Problem requirements ->
Find "none -> brown brick E2 level 1", then copy its line and every later line of the entries exactly through the end, leaving all pictures out.

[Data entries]
'''

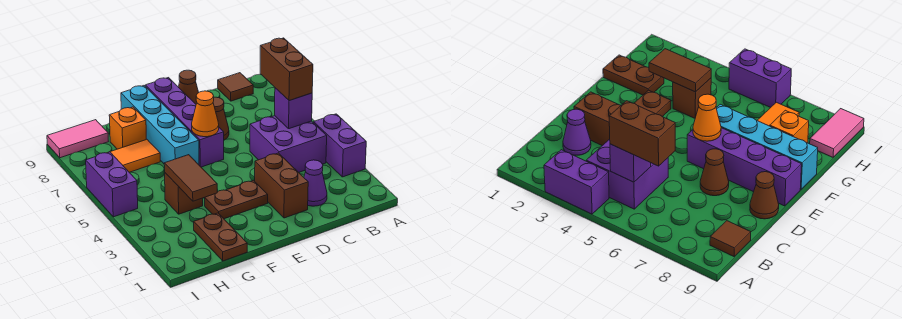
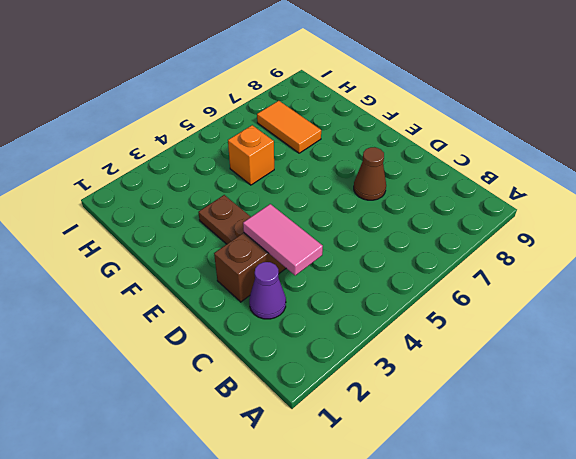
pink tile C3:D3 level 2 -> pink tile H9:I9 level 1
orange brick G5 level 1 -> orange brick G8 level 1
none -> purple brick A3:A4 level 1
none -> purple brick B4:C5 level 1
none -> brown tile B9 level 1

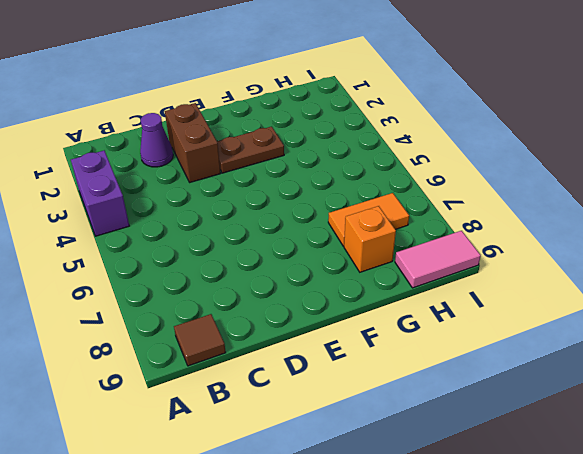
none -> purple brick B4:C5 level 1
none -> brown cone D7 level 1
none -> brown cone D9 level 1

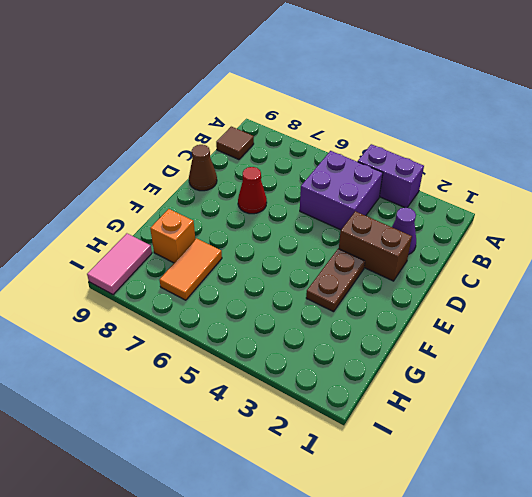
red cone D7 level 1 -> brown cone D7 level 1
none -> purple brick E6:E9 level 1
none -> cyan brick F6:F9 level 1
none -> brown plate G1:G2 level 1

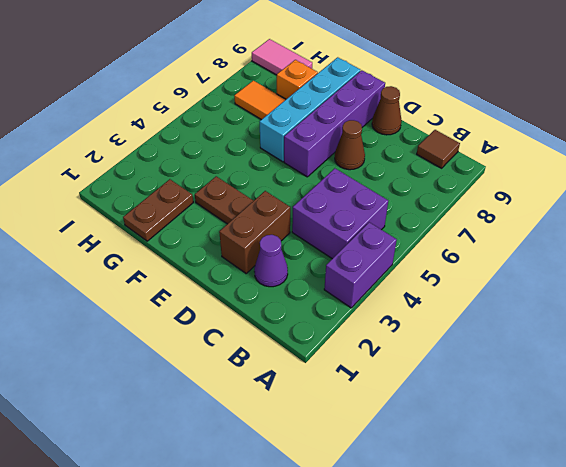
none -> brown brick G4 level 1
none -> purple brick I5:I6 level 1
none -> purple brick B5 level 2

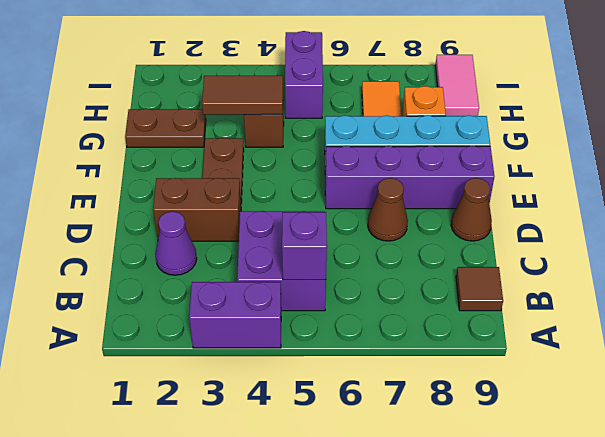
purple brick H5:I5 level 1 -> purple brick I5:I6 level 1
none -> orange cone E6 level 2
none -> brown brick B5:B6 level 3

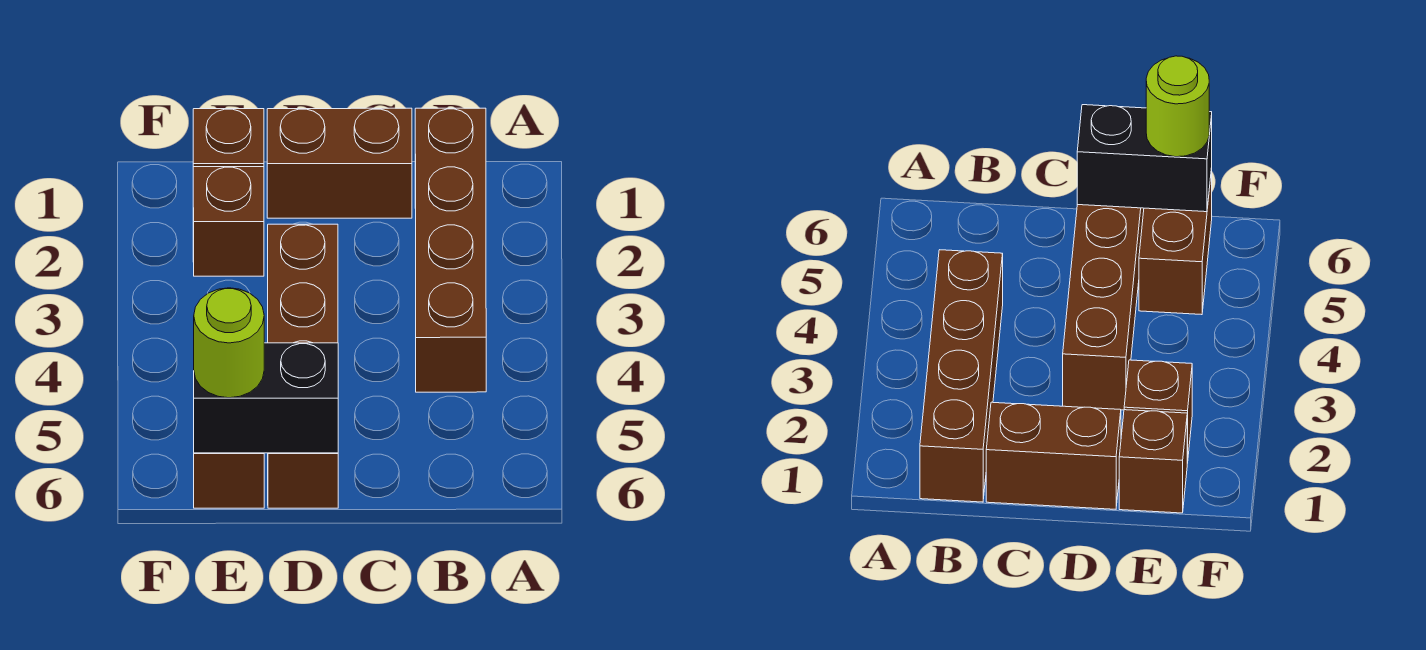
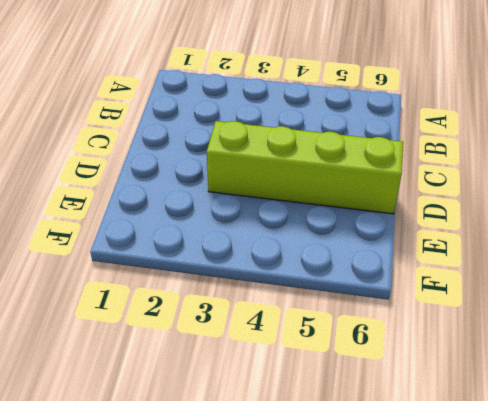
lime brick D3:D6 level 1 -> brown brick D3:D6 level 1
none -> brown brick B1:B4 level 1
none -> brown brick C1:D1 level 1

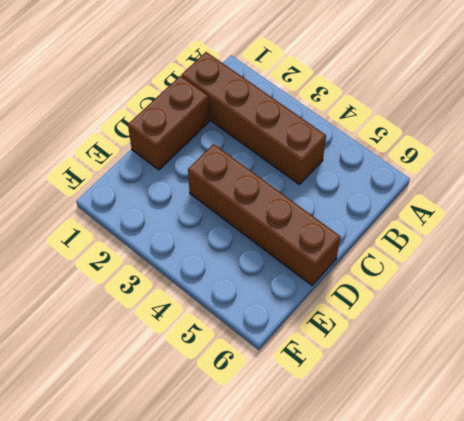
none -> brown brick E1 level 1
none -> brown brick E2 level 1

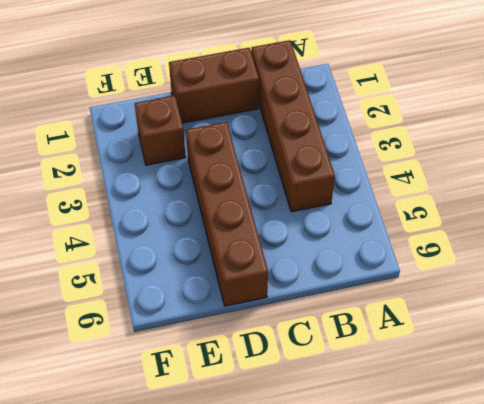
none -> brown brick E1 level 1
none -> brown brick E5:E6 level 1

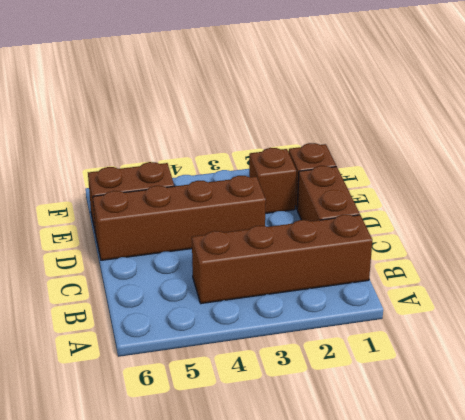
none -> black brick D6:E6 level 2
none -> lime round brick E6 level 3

'''

Response to this exercise ->
none -> brown brick E2 level 1

none -> brown brick E1 level 1
none -> brown brick E5:E6 level 1

none -> black brick D6:E6 level 2
none -> lime round brick E6 level 3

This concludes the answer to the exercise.